WHAT YOU ARE ASKED TO DO -
Show each line of the items below that contains the word "front", copying every such line in full.

Image and question items -

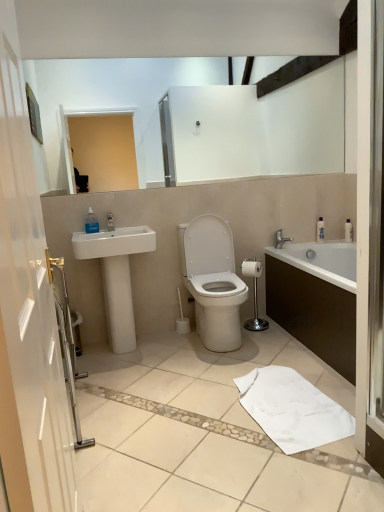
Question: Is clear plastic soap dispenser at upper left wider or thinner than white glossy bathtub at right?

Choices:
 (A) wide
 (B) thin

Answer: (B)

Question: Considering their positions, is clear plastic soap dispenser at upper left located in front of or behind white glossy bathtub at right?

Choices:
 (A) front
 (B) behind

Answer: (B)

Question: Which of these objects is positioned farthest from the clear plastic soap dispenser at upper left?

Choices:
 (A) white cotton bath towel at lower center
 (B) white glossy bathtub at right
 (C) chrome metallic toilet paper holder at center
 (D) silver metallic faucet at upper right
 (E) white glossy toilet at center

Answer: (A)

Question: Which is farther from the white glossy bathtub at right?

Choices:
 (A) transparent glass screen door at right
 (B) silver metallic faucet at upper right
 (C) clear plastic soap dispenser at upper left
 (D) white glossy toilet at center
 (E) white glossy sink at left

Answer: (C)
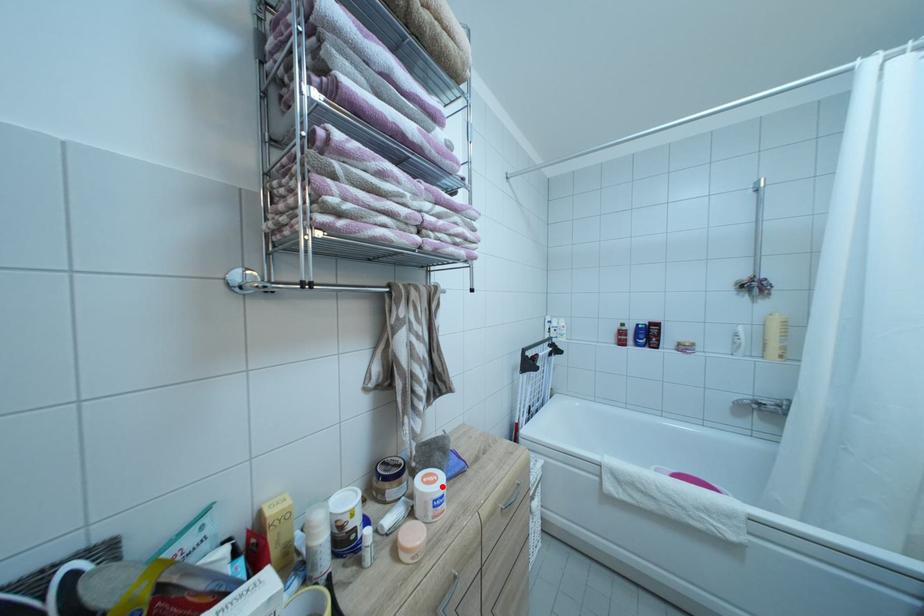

TASK OUTPUT -
Question: Considering their positions, is clear plastic soap dispenser at upper left located in front of or behind white glossy bathtub at right?
 (A) front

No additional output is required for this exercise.